▶ _WHAT THE EXERCISE ASKS_: In the listing below, print exactly the lines between the line holding "(532, 149) = (676, 139): orange spool -> none" and the line holding "(602, 408) = (678, 439): red", inclusive, and no more.
(DATA FOR ANALYSIS)
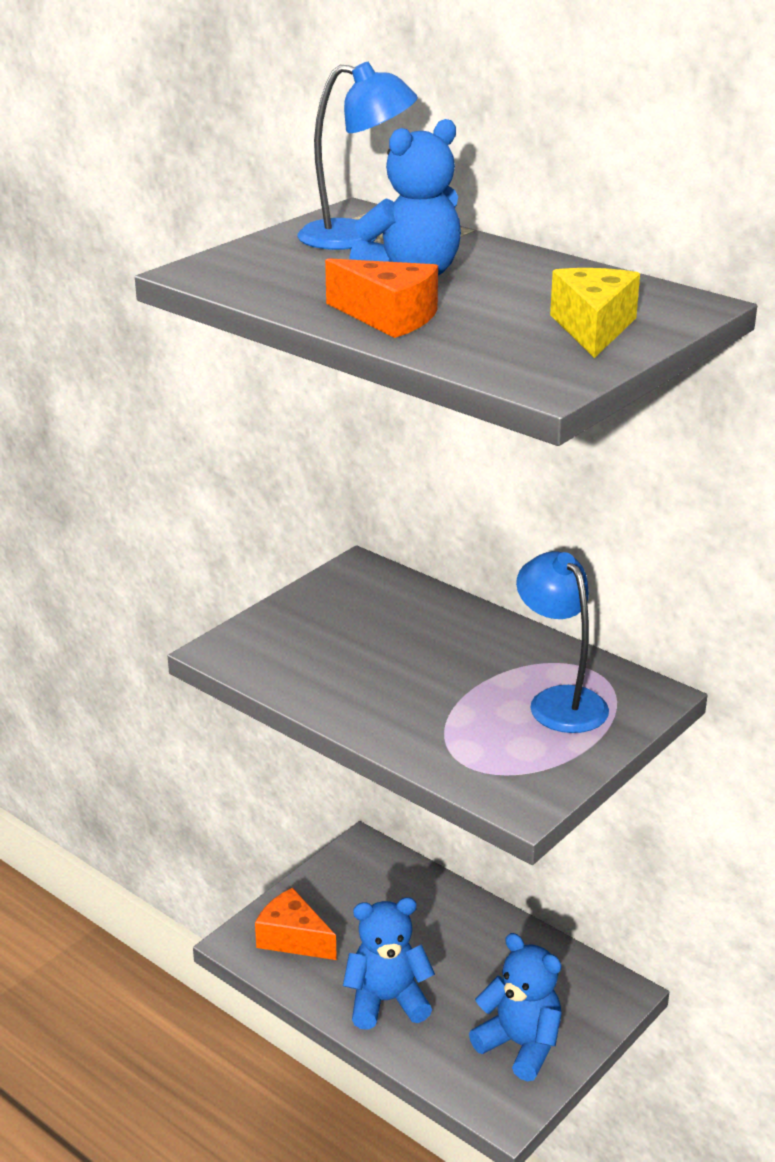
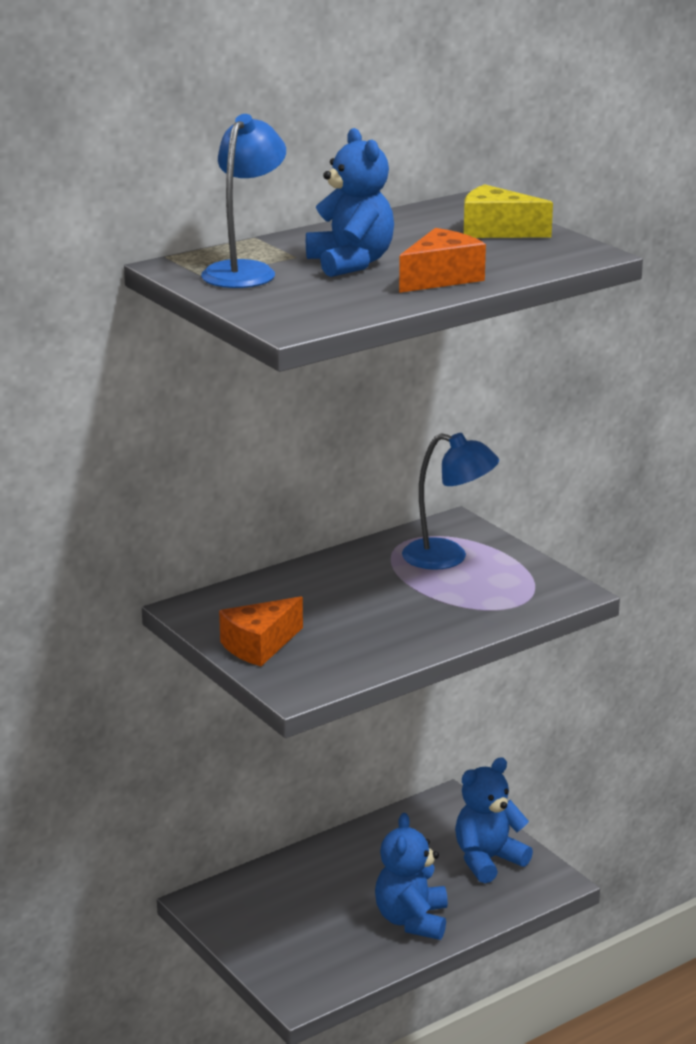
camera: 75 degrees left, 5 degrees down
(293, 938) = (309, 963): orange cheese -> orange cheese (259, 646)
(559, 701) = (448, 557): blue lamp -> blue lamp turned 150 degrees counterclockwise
(End DATA FOR ANALYSIS)
(DATA FOR ANALYSIS)
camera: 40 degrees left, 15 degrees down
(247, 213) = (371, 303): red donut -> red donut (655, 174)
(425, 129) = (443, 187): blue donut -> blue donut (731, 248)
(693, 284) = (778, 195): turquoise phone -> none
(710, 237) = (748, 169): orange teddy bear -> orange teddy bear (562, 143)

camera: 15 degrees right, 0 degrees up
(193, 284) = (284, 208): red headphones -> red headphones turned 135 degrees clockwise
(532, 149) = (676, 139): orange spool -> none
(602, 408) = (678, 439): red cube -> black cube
(End DATA FOR ANALYSIS)
(DATA FOR ANALYSIS)
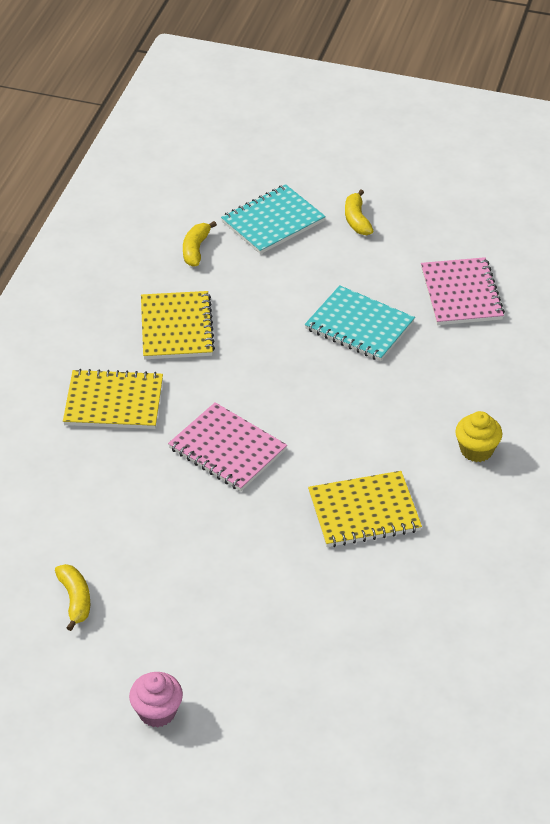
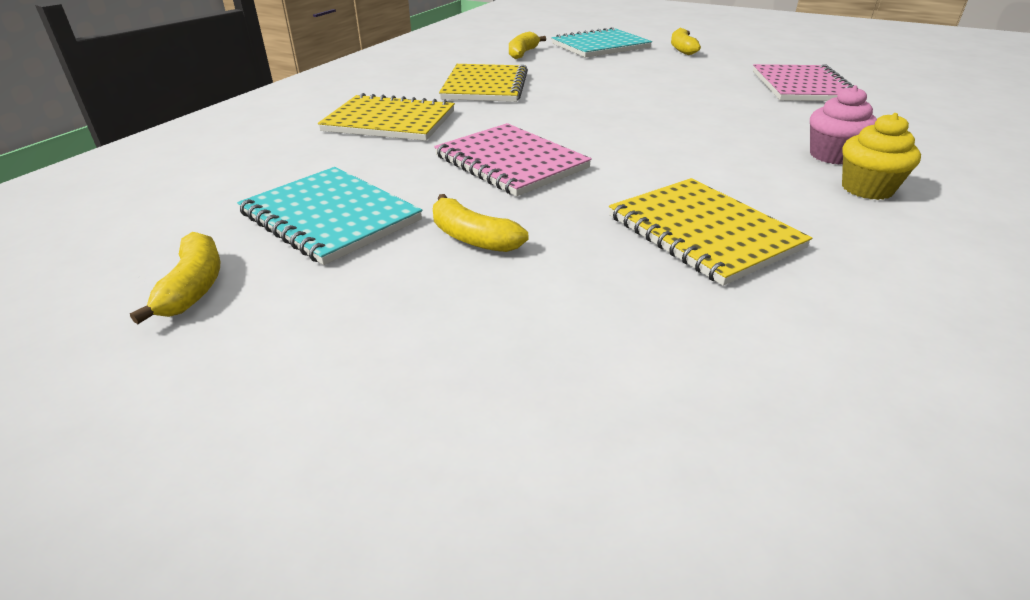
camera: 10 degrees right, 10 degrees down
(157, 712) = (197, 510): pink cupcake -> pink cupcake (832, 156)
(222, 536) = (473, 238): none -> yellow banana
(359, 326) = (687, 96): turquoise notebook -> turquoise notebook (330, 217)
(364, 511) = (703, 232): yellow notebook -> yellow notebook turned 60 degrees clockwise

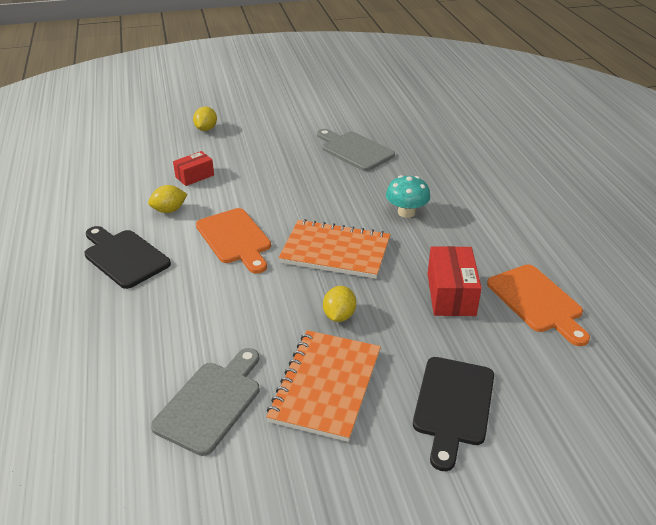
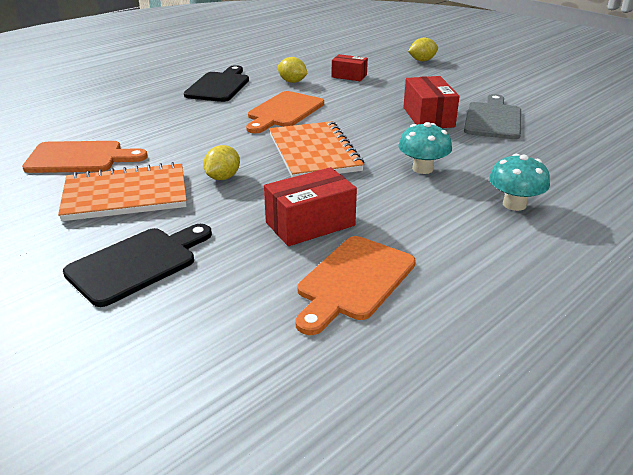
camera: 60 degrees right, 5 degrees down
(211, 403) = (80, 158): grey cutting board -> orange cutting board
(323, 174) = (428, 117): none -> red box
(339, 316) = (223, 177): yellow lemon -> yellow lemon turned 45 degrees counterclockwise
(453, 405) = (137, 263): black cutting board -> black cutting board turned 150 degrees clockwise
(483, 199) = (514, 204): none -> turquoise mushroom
(End DATA FOR ANALYSIS)
▶ _EXERCISE SOLUTION_:
(532, 149) = (676, 139): orange spool -> none
(602, 408) = (678, 439): red cube -> black cube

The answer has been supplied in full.